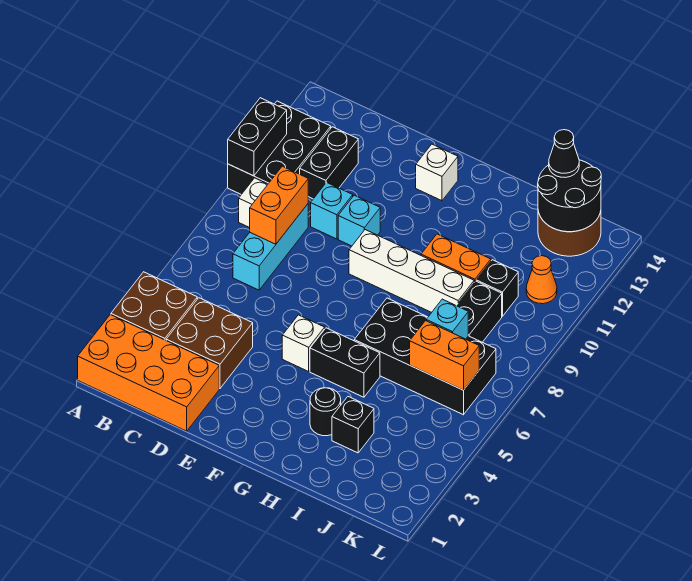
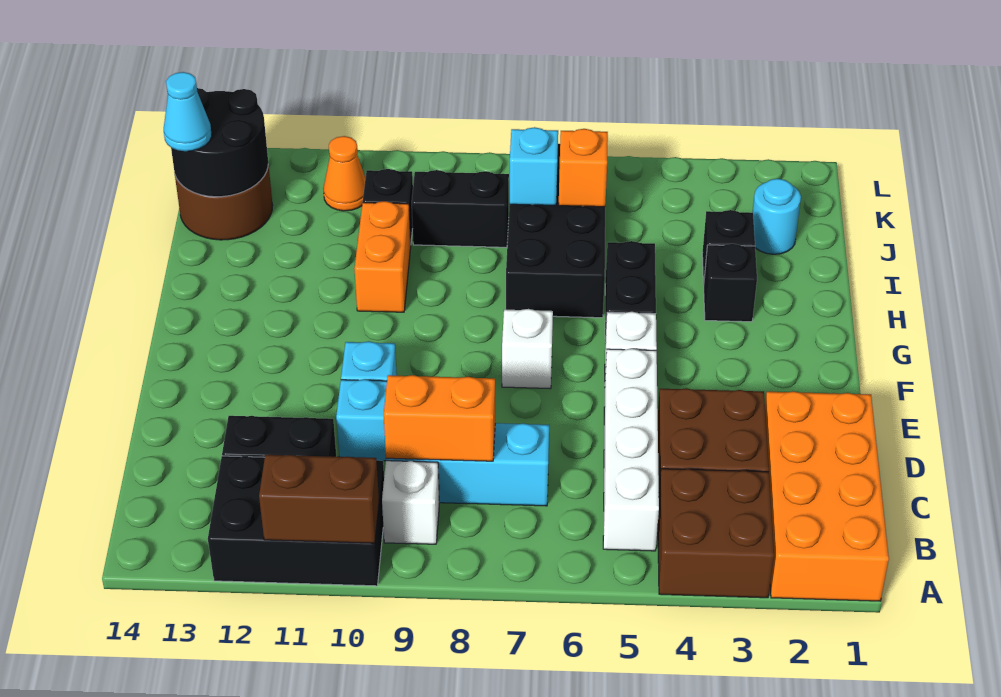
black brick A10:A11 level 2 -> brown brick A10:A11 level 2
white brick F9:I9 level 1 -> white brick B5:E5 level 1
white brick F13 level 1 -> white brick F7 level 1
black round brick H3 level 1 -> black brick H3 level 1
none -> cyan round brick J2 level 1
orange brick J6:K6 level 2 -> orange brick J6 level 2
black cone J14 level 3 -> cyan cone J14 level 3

★ ★ ★ ★

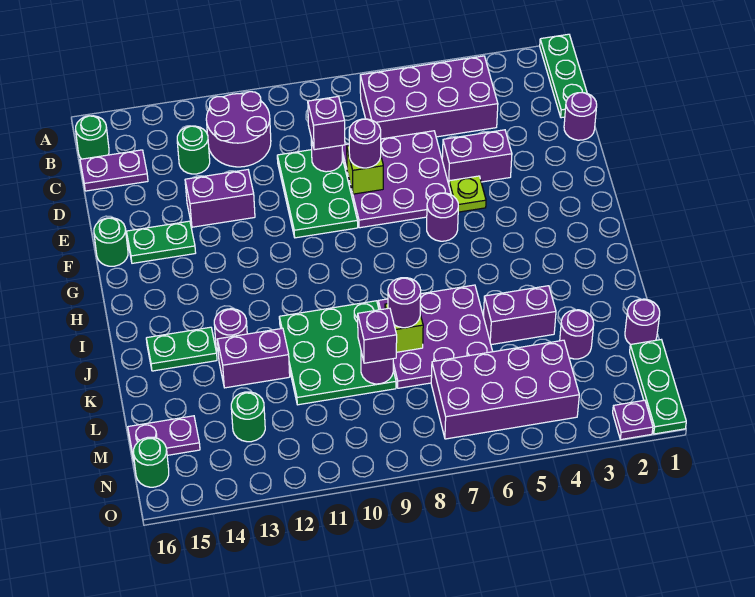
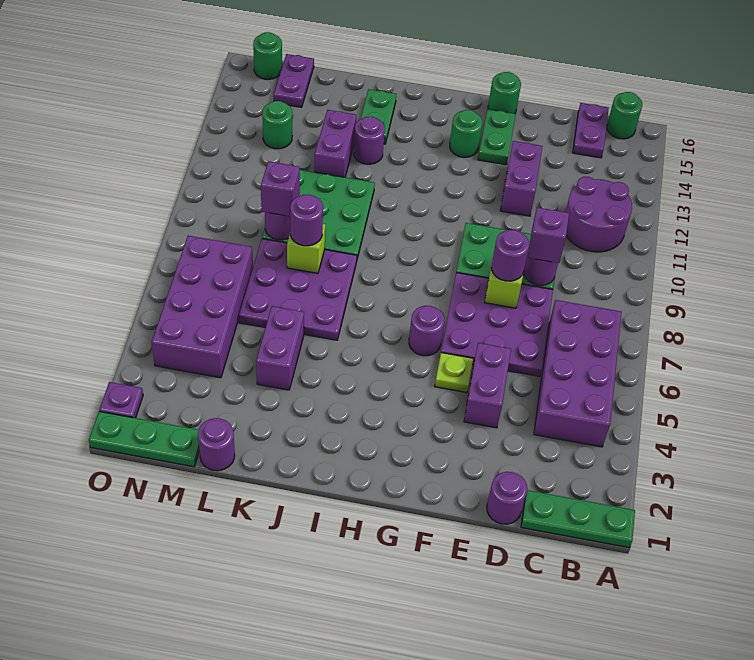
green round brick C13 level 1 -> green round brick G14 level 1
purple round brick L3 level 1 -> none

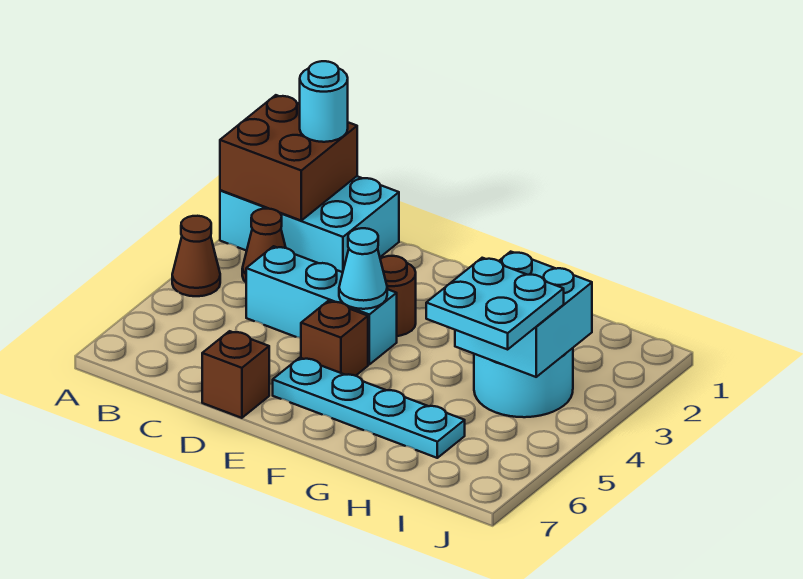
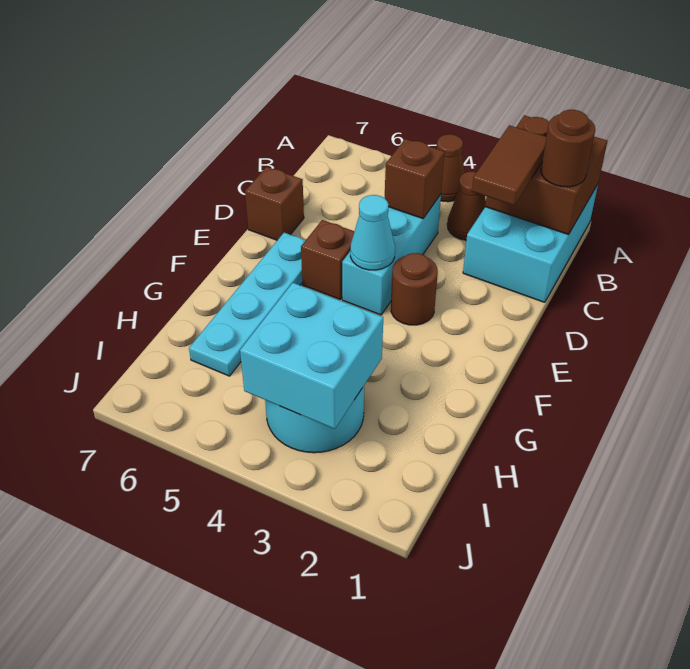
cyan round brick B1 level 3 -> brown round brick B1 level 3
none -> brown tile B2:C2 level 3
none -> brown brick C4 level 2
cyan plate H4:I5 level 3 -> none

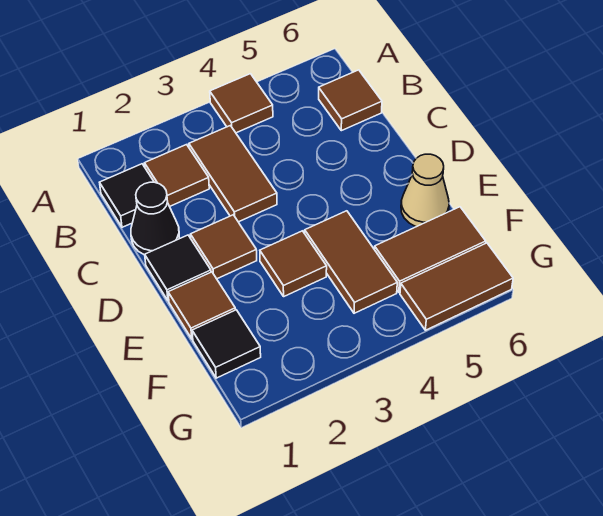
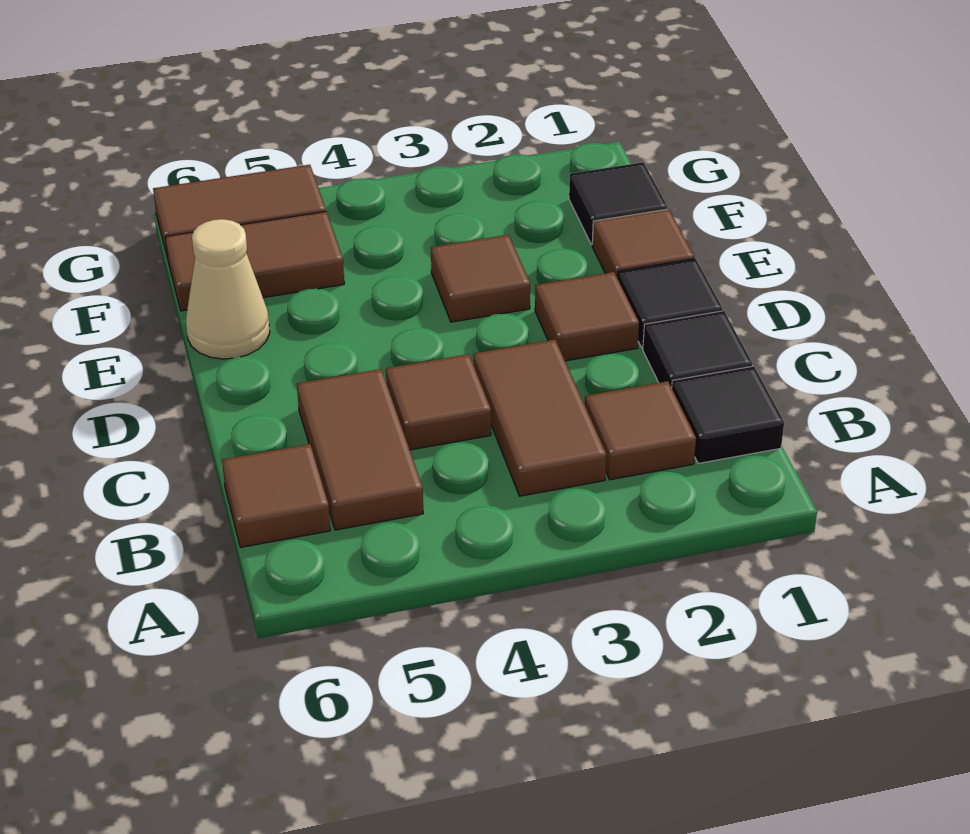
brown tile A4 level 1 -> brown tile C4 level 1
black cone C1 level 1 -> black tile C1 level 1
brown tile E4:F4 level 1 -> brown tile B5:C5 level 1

★ ★ ★ ★

(What you are asked to do):
Take the listing above and repeat exactly the lines from the one containing "black brick A10:A11" through the one containing "black cone J14", both included.

(Result for this task):
black brick A10:A11 level 2 -> brown brick A10:A11 level 2
white brick F9:I9 level 1 -> white brick B5:E5 level 1
white brick F13 level 1 -> white brick F7 level 1
black round brick H3 level 1 -> black brick H3 level 1
none -> cyan round brick J2 level 1
orange brick J6:K6 level 2 -> orange brick J6 level 2
black cone J14 level 3 -> cyan cone J14 level 3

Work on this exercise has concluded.